Copy out every entry below character for character, and leave the pictures out.

═════ Input material ═════

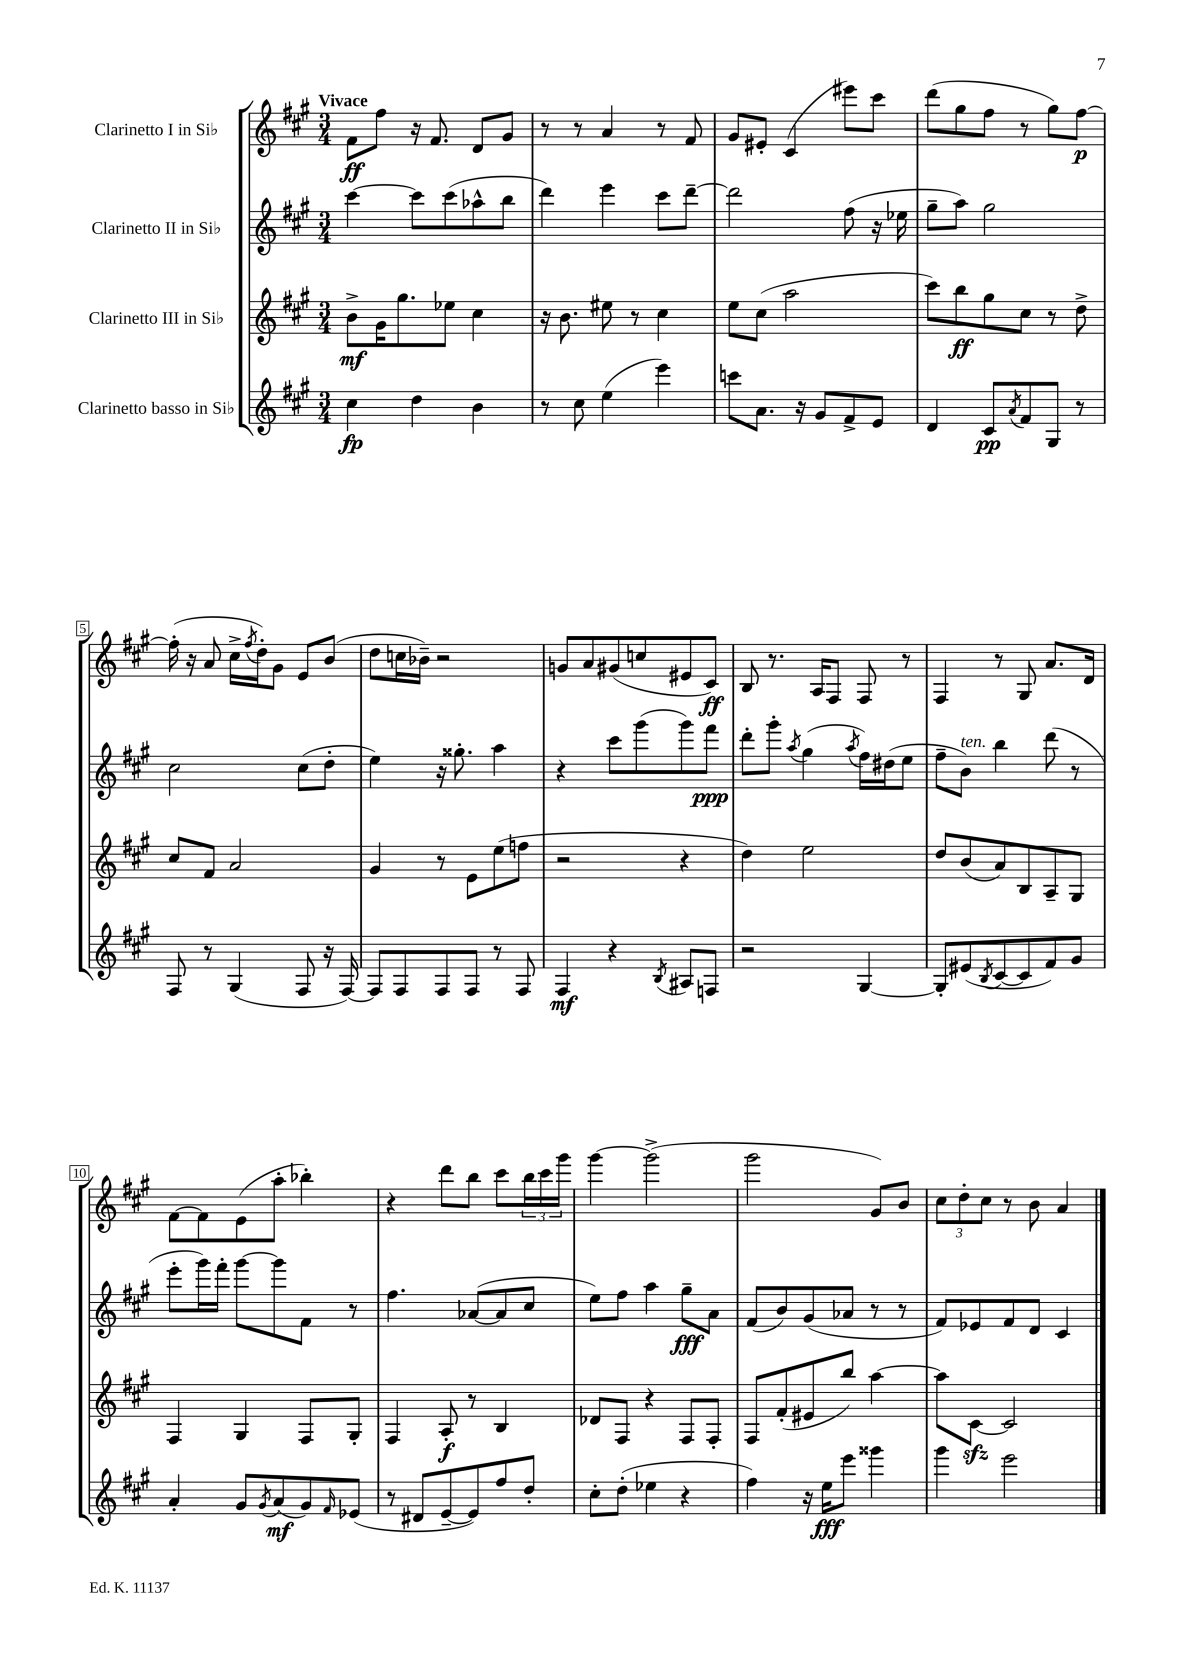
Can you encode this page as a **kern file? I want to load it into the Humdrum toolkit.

**kern	**kern	**kern	**kern
*staff4	*staff3	*staff2	*staff1
*clefG2	*clefG2	*clefG2	*clefG2
*k[f#c#g#]	*k[f#c#g#]	*k[f#c#g#]	*k[f#c#g#]
*M3/4	*M3/4	*M3/4	*M3/4
4cc#	8b^	[4ccc#	8f#
.	16g#	.	8ff#
.	8.gg#	.	.
4dd	.	8ccc#]	16r
.	.	.	8.f#
.	8ee-	(8ccc#	.
4b	4cc#	8aa-^^	8d
.	.	8bb	8g#
=	=	=	=
8r	16r	4ddd)	8r
.	8.b	.	.
8cc#	.	.	8r
(4ee	8ee#	4eee	4a
.	8r	.	.
4eee)	4cc#	8ccc#	8r
.	.	[8ddd~	8f#
=	=	=	=
8ccc	8ee	2ddd]	8g#
8.a	(8cc#	.	8e#'
.	2aa	.	(4c#
16r	.	.	.
8g#	.	.	.
8f#^	.	(8ff#	8eee#)
8e	.	16r	8ccc#
.	.	16ee-	.
=	=	=	=
4d	8ccc#)	8gg#~	(8ddd
.	8bb	8aa)	8gg#
8c#	8gg#	2gg#	8ff#
8qa	.	.	.
8f#	8cc#	.	8r
8G#	8r	.	8gg#)
8r	8dd^	.	[8ff#
=	=	=	=
8F#	8cc#	2cc#	(16ff#']
.	.	.	16r
8r	8f#	.	8a
(4G#	2a	.	16cc#^
.	.	.	8qff#
.	.	.	16dd')
.	.	.	8g#
8F#	.	(8cc#	8e
16r	.	8dd'	(8b
[16F#)	.	.	.
=	=	=	=
8F#]	4g#	4ee)	8dd
8F#	.	.	16cc
.	.	.	16b-~)
8F#	8r	16r	2r
.	.	8.gg##'	.
8F#	8e	.	.
8r	(8ee	4aa	.
8F#	8ff	.	.
=	=	=	=
4F#	2r	4r	8g
.	.	.	8a
4r	.	8ccc#	(8g#
.	.	(8ggg#	8cc
8qB	.	.	.
8A#	4r	8ggg#)	8e#
8F	.	8fff#	8c#)
=	=	=	=
2r	4dd)	8ddd'	8B
.	.	8ggg#'	8.r
.	.	8qaa	.
.	2ee	(4gg#	.
.	.	.	16A
.	.	.	8F#
.	.	8qaa	.
[4G#	.	16ff#)	8F#
.	.	(16dd#	.
.	.	8ee	8r
=	=	=	=
8G#']	8dd	8ff#~	4F#
(8e#	(8b	8b)	.
8qB	.	.	.
[8c#	8a)	4bb	8r
8c#]	8B	.	8G#
8f#)	8A~	(8ddd	8.a
8g#	8G#	8r	.
.	.	.	16d
=	=	=	=
4a'	4F#	8eee'	[8f#
.	.	16ggg#)	8f#]
.	.	16fff#'	.
8g#	4G#	[8ggg#	(8e
8qg#	.	.	.
(8a	.	8ggg#]	8aa'
8g#)	8F#	8f#	4bb-')
16qqf#	.	.	.
(8e-	8G#'	8r	.
=	=	=	=
8r	4F#	4.ff#	4r
8d#	.	.	.
[8e~	8A'	.	8ddd
8e])	8r	([8a-	8bb
8ff#	4B	8a-]	8ccc#
8dd'	.	8cc#	24bb
.	.	.	24ccc#
.	.	.	24ggg#
=	=	=	=
8cc#'	8d-	8ee)	[4ggg#
(8dd'	8F#	8ff#	.
4ee-	4r	4aa	(2ggg#^]
4r	8F#	8gg#~	.
.	8F#'	8a	.
=	=	=	=
4ff#)	8F#	(8f#	2ggg#
.	(8f#'	8b)	.
16r	8e#	(8g#	.
16ee	.	.	.
8eee	8bb)	8a-	.
4ggg##	[4aa	8r	8g#)
.	.	8r	8b
=	=	=	=
4ggg#	8aa]	8f#)	12cc#
.	.	.	12dd'
.	[8c#	8e-	.
.	.	.	12cc#
2eee	2c#]	8f#	8r
.	.	8d	8b
.	.	4c#	4a
==	==	==	==
*-	*-	*-	*-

═════

▶ _Exercise answer_:
Can you encode this page as a **kern file? I want to load it into the Humdrum toolkit.

**kern	**kern	**kern	**kern
*staff4	*staff3	*staff2	*staff1
*clefG2	*clefG2	*clefG2	*clefG2
*k[f#c#g#]	*k[f#c#g#]	*k[f#c#g#]	*k[f#c#g#]
*M3/4	*M3/4	*M3/4	*M3/4
4cc#	8b^	[4ccc#	8f#
.	16g#	.	8ff#
.	8.gg#	.	.
4dd	.	8ccc#]	16r
.	.	.	8.f#
.	8ee-	(8ccc#	.
4b	4cc#	8aa-^^	8d
.	.	8bb	8g#
=	=	=	=
8r	16r	4ddd)	8r
.	8.b	.	.
8cc#	.	.	8r
(4ee	8ee#	4eee	4a
.	8r	.	.
4eee)	4cc#	8ccc#	8r
.	.	[8ddd~	8f#
=	=	=	=
8ccc	8ee	2ddd]	8g#
8.a	(8cc#	.	8e#'
.	2aa	.	(4c#
16r	.	.	.
8g#	.	.	.
8f#^	.	(8ff#	8eee#)
8e	.	16r	8ccc#
.	.	16ee-	.
=	=	=	=
4d	8ccc#)	8gg#~	(8ddd
.	8bb	8aa)	8gg#
8c#	8gg#	2gg#	8ff#
8qa	.	.	.
8f#	8cc#	.	8r
8G#	8r	.	8gg#)
8r	8dd^	.	[8ff#
=	=	=	=
8F#	8cc#	2cc#	(16ff#']
.	.	.	16r
8r	8f#	.	8a
(4G#	2a	.	16cc#^
.	.	.	8qff#
.	.	.	16dd')
.	.	.	8g#
8F#	.	(8cc#	8e
16r	.	8dd'	(8b
[16F#)	.	.	.
=	=	=	=
8F#]	4g#	4ee)	8dd
8F#	.	.	16cc
.	.	.	16b-~)
8F#	8r	16r	2r
.	.	8.gg##'	.
8F#	8e	.	.
8r	(8ee	4aa	.
8F#	8ff	.	.
=	=	=	=
4F#	2r	4r	8g
.	.	.	8a
4r	.	8ccc#	(8g#
.	.	(8ggg#	8cc
8qB	.	.	.
8A#	4r	8ggg#)	8e#
8F	.	8fff#	8c#)
=	=	=	=
2r	4dd)	8ddd'	8B
.	.	8ggg#'	8.r
.	.	8qaa	.
.	2ee	(4gg#	.
.	.	.	16A
.	.	.	8F#
.	.	8qaa	.
[4G#	.	16ff#)	8F#
.	.	(16dd#	.
.	.	8ee	8r
=	=	=	=
8G#']	8dd	8ff#~	4F#
(8e#	(8b	8b)	.
8qB	.	.	.
[8c#	8a)	4bb	8r
8c#]	8B	.	8G#
8f#)	8A~	(8ddd	8.a
8g#	8G#	8r	.
.	.	.	16d
=	=	=	=
4a'	4F#	8eee'	[8f#
.	.	16ggg#)	8f#]
.	.	16fff#'	.
8g#	4G#	[8ggg#	(8e
8qg#	.	.	.
(8a	.	8ggg#]	8aa'
8g#)	8F#	8f#	4bb-')
16qqf#	.	.	.
(8e-	8G#'	8r	.
=	=	=	=
8r	4F#	4.ff#	4r
8d#	.	.	.
[8e~	8A'	.	8ddd
8e])	8r	([8a-	8bb
8ff#	4B	8a-]	8ccc#
8dd'	.	8cc#	24bb
.	.	.	24ccc#
.	.	.	24ggg#
=	=	=	=
8cc#'	8d-	8ee)	[4ggg#
(8dd'	8F#	8ff#	.
4ee-	4r	4aa	(2ggg#^]
4r	8F#	8gg#~	.
.	8F#'	8a	.
=	=	=	=
4ff#)	8F#	(8f#	2ggg#
.	(8f#'	8b)	.
16r	8e#	(8g#	.
16ee	.	.	.
8eee	8bb)	8a-	.
4ggg##	[4aa	8r	8g#)
.	.	8r	8b
=	=	=	=
4ggg#	8aa]	8f#)	12cc#
.	.	.	12dd'
.	[8c#	8e-	.
.	.	.	12cc#
2eee	2c#]	8f#	8r
.	.	8d	8b
.	.	4c#	4a
==	==	==	==
*-	*-	*-	*-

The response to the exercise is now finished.